(Data listing)
— Start —

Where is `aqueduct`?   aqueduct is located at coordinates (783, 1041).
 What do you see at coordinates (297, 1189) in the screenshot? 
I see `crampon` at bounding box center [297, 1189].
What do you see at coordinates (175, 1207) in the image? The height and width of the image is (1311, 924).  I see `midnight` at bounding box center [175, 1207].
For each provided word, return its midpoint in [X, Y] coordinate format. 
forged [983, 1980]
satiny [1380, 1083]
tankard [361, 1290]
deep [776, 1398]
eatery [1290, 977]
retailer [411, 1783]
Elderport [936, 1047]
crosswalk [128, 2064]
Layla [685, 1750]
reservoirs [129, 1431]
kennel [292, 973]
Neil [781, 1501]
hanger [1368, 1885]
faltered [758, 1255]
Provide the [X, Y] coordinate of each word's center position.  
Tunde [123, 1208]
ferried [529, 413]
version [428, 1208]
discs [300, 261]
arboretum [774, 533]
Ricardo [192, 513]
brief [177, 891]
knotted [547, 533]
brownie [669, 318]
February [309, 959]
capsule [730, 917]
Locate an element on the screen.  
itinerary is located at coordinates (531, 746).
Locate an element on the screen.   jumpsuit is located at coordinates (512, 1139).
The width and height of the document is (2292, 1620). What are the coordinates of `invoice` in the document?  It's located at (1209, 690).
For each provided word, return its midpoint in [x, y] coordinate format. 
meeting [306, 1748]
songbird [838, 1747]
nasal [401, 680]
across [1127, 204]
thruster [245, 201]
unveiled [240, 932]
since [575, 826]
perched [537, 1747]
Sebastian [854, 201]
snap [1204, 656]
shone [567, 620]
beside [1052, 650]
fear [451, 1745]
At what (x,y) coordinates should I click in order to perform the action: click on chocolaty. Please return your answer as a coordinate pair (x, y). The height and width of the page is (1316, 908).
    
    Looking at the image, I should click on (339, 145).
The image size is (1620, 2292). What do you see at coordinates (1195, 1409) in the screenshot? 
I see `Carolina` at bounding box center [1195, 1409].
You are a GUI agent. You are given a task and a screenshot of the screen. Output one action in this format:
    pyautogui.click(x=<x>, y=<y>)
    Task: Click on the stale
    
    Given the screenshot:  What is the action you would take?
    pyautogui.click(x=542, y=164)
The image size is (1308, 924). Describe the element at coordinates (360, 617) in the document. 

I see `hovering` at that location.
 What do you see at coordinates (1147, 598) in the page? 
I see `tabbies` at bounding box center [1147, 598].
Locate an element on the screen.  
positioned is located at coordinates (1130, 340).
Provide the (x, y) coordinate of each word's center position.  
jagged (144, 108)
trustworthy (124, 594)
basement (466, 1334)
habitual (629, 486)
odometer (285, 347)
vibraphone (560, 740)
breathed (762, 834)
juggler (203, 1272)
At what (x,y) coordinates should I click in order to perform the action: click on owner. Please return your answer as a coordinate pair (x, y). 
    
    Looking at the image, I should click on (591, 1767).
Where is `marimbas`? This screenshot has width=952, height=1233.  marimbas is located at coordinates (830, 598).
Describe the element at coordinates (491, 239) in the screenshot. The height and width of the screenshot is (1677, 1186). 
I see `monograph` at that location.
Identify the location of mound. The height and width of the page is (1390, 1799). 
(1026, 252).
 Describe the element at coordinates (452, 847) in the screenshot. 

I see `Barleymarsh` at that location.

— End —

Do this → Can you render the lines running from the one containing "shone [567, 620]" through the end of the records, both ends included, as a numbered list with blank lines left out?

Exercise solution →
1. shone [567, 620]
2. beside [1052, 650]
3. fear [451, 1745]
4. At what (x,y) coordinates should I click in order to perform the action: click on chocolaty. Please return your answer as a coordinate pair (x, y). The height and width of the page is (1316, 908).
5.     Looking at the image, I should click on (339, 145).
6. The image size is (1620, 2292). What do you see at coordinates (1195, 1409) in the screenshot? 
7. I see `Carolina` at bounding box center [1195, 1409].
8. You are a GUI agent. You are given a task and a screenshot of the screen. Output one action in this format:
9.     pyautogui.click(x=<x>, y=<y>)
10.     Task: Click on the stale
11.     Given the screenshot:  What is the action you would take?
12.     pyautogui.click(x=542, y=164)
13. The image size is (1308, 924). Describe the element at coordinates (360, 617) in the document. 
14. I see `hovering` at that location.
15.  What do you see at coordinates (1147, 598) in the page? 
16. I see `tabbies` at bounding box center [1147, 598].
17. Locate an element on the screen.  
18. positioned is located at coordinates (1130, 340).
19. Provide the (x, y) coordinate of each word's center position.  
20. jagged (144, 108)
21. trustworthy (124, 594)
22. basement (466, 1334)
23. habitual (629, 486)
24. odometer (285, 347)
25. vibraphone (560, 740)
26. breathed (762, 834)
27. juggler (203, 1272)
28. At what (x,y) coordinates should I click in order to perform the action: click on owner. Please return your answer as a coordinate pair (x, y). 
29.     Looking at the image, I should click on (591, 1767).
30. Where is `marimbas`? This screenshot has width=952, height=1233.  marimbas is located at coordinates (830, 598).
31. Describe the element at coordinates (491, 239) in the screenshot. The height and width of the screenshot is (1677, 1186). 
32. I see `monograph` at that location.
33. Identify the location of mound. The height and width of the page is (1390, 1799). 
34. (1026, 252).
35.  Describe the element at coordinates (452, 847) in the screenshot. 
36. I see `Barleymarsh` at that location.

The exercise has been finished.